### Task instructions
Look through the lines of the material and count those containing "turned". Give that count alone.
__________
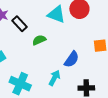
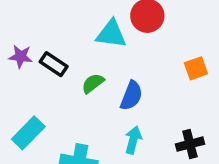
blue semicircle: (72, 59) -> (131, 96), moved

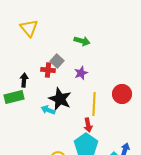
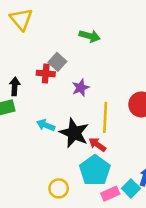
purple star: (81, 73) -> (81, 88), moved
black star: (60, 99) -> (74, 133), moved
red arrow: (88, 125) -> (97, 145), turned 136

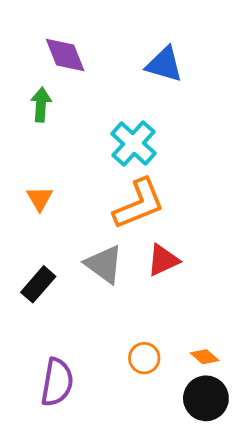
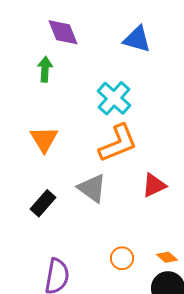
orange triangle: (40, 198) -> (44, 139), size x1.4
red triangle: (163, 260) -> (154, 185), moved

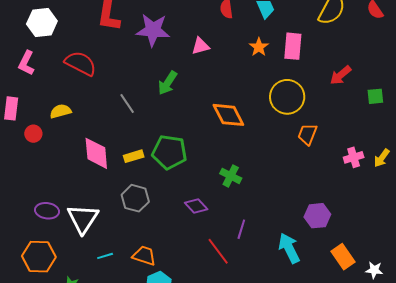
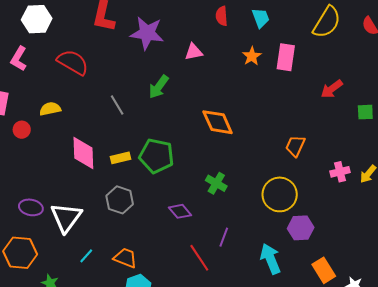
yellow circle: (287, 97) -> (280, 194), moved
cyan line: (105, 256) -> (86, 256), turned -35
__________
### Response below
2